**PROBLEM DETAILS:** Your answer should hold only the lines from the start of the data below through the line with "grey 1x1 cone [314,163,350,221]", copied exactly, with pictures left out.

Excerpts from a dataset

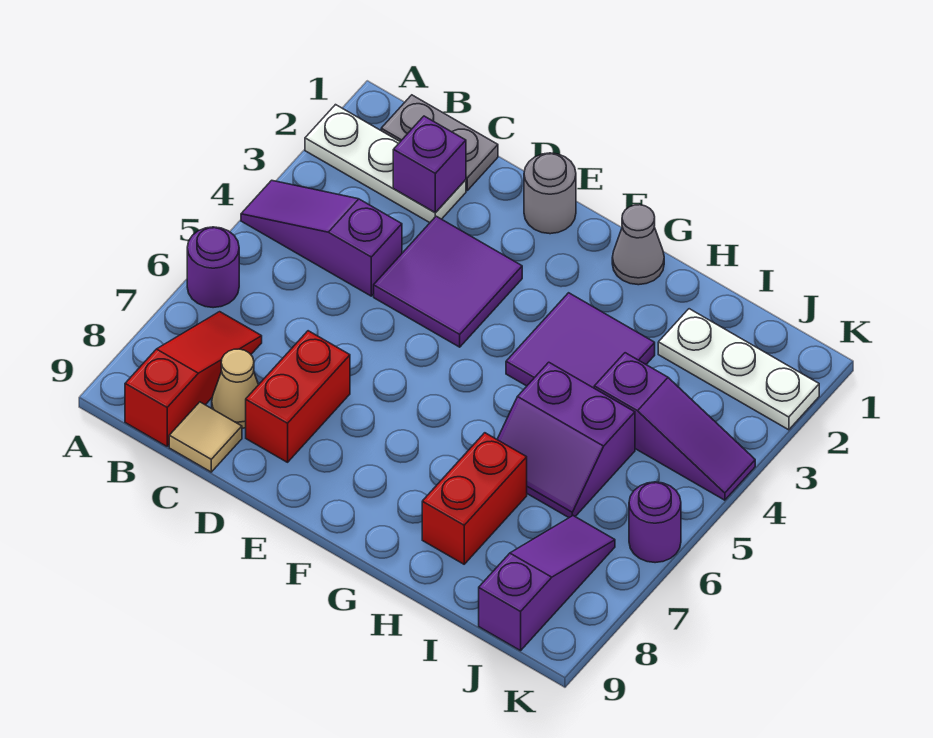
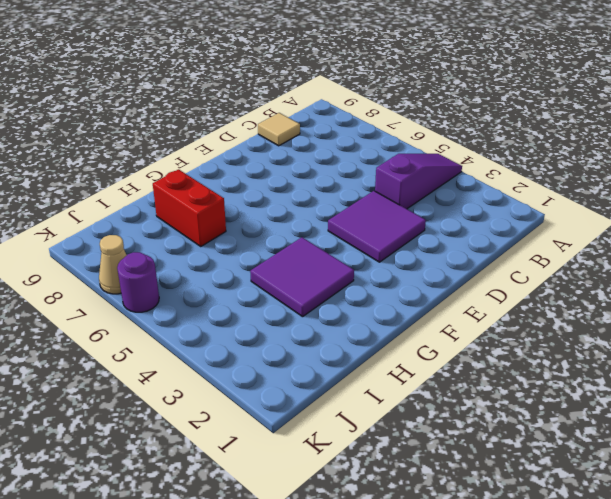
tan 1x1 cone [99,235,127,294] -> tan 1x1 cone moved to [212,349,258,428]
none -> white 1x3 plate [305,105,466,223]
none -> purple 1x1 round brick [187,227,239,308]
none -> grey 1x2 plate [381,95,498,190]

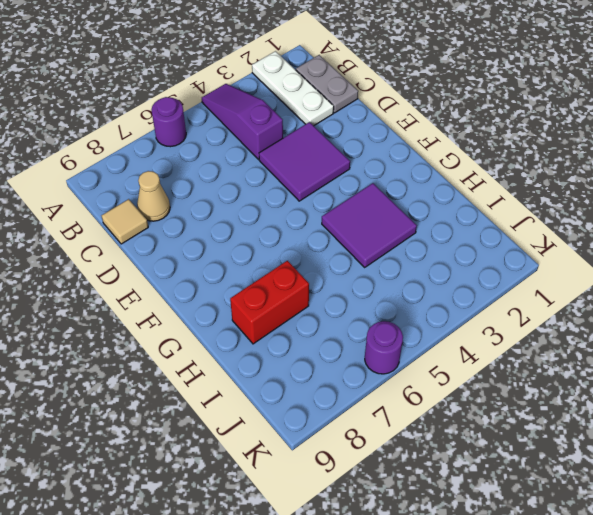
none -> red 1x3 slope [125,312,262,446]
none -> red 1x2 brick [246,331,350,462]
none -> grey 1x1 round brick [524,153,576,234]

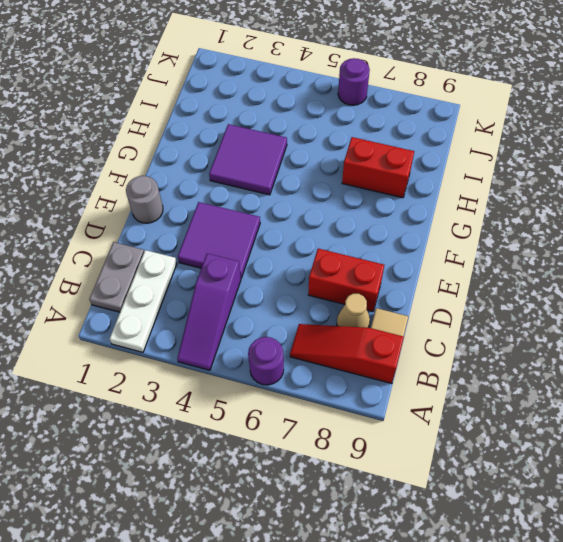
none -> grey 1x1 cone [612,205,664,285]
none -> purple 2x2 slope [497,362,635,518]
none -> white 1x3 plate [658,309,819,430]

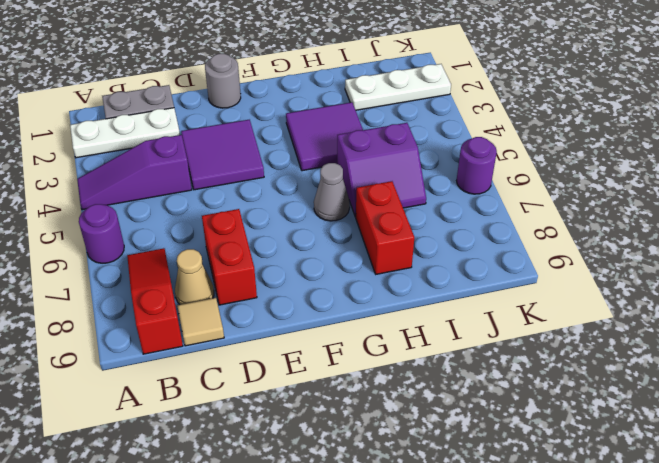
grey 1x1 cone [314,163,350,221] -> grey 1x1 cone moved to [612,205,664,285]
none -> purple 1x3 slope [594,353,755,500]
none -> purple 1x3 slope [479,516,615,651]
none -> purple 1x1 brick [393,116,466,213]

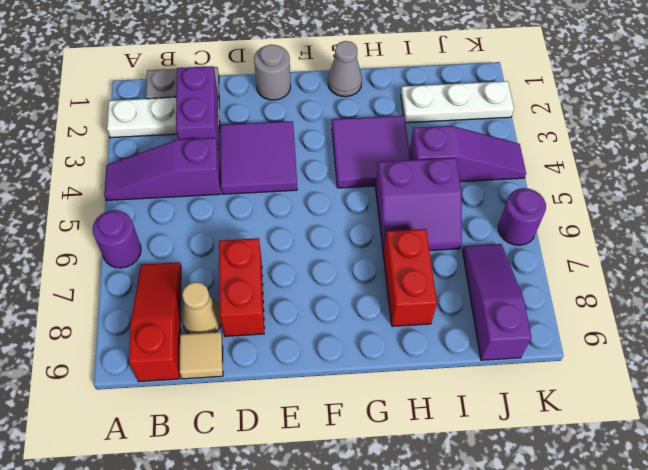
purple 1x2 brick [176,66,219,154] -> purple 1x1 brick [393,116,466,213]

**RESULT:**
tan 1x1 cone [99,235,127,294] -> tan 1x1 cone moved to [212,349,258,428]
none -> white 1x3 plate [305,105,466,223]
none -> purple 1x1 round brick [187,227,239,308]
none -> grey 1x2 plate [381,95,498,190]

none -> red 1x3 slope [125,312,262,446]
none -> red 1x2 brick [246,331,350,462]
none -> grey 1x1 round brick [524,153,576,234]

none -> grey 1x1 cone [612,205,664,285]
none -> purple 2x2 slope [497,362,635,518]
none -> white 1x3 plate [658,309,819,430]

grey 1x1 cone [314,163,350,221] -> grey 1x1 cone moved to [612,205,664,285]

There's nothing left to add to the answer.